ABOUT THIS TASK: Keep to one stretch of the data below, the lines from the one with "cyan semicircle: (114, 91)" up to and including the one with "blue cross: (331, 214)", and return that stretch exactly.

DATA:
###

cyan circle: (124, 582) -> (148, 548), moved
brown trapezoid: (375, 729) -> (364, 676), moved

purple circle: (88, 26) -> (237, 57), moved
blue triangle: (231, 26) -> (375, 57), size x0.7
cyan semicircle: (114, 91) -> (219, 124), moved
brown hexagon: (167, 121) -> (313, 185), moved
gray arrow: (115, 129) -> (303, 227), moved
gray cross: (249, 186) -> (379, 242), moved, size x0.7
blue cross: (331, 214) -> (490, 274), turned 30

###

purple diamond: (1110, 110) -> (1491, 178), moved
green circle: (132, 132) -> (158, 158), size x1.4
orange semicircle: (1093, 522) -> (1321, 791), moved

###

TASK SOLUTION:
cyan semicircle: (114, 91) -> (219, 124), moved
brown hexagon: (167, 121) -> (313, 185), moved
gray arrow: (115, 129) -> (303, 227), moved
gray cross: (249, 186) -> (379, 242), moved, size x0.7
blue cross: (331, 214) -> (490, 274), turned 30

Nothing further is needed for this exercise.